### WHAT THE TASK REQUIRES
Copy out all lines bearing the word "green" from the listing below.

### DATA BELOW
-- Opening Marker --
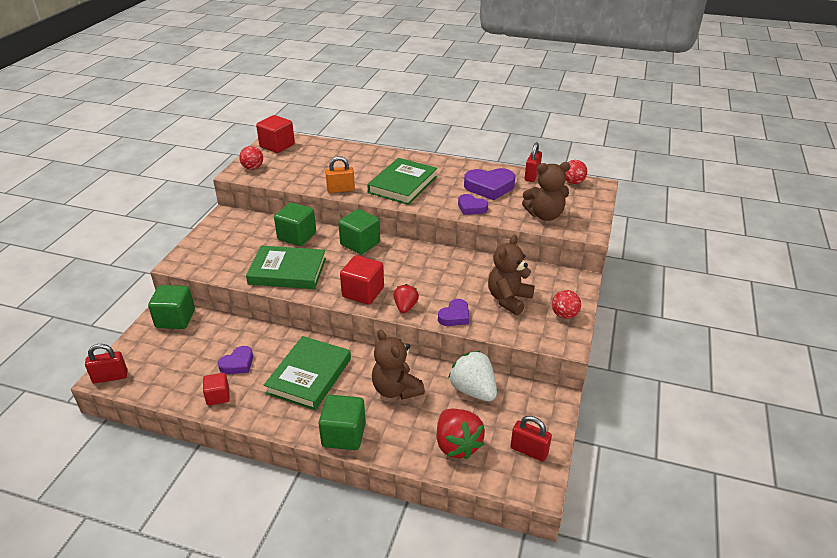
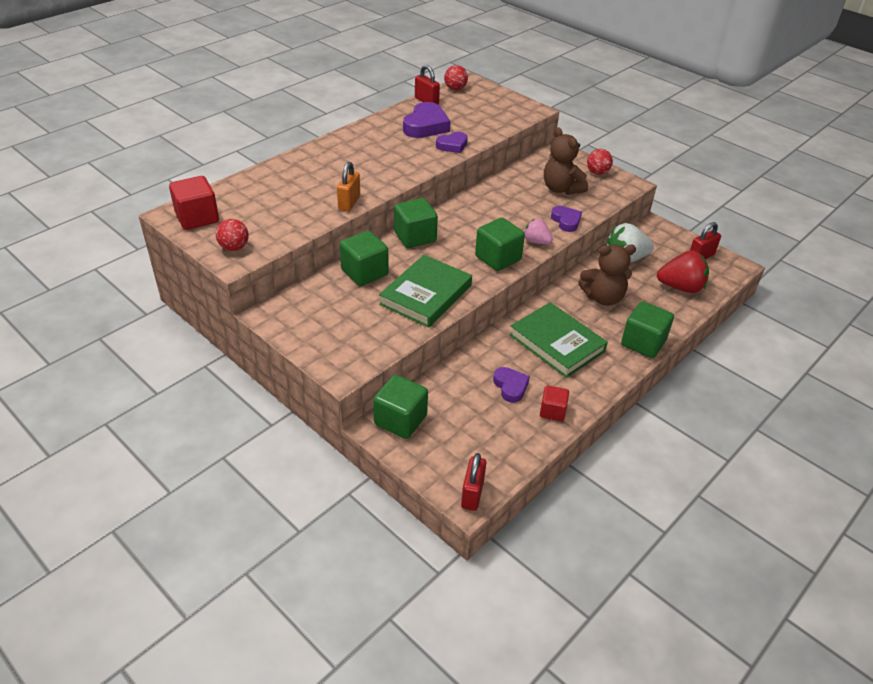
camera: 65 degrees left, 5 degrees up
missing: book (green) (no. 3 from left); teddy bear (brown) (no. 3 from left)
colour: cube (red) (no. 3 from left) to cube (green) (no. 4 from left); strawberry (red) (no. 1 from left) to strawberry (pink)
-- Closing Marker --
### RESPONSE
missing: book (green) (no. 3 from left); teddy bear (brown) (no. 3 from left)
colour: cube (red) (no. 3 from left) to cube (green) (no. 4 from left); strawberry (red) (no. 1 from left) to strawberry (pink)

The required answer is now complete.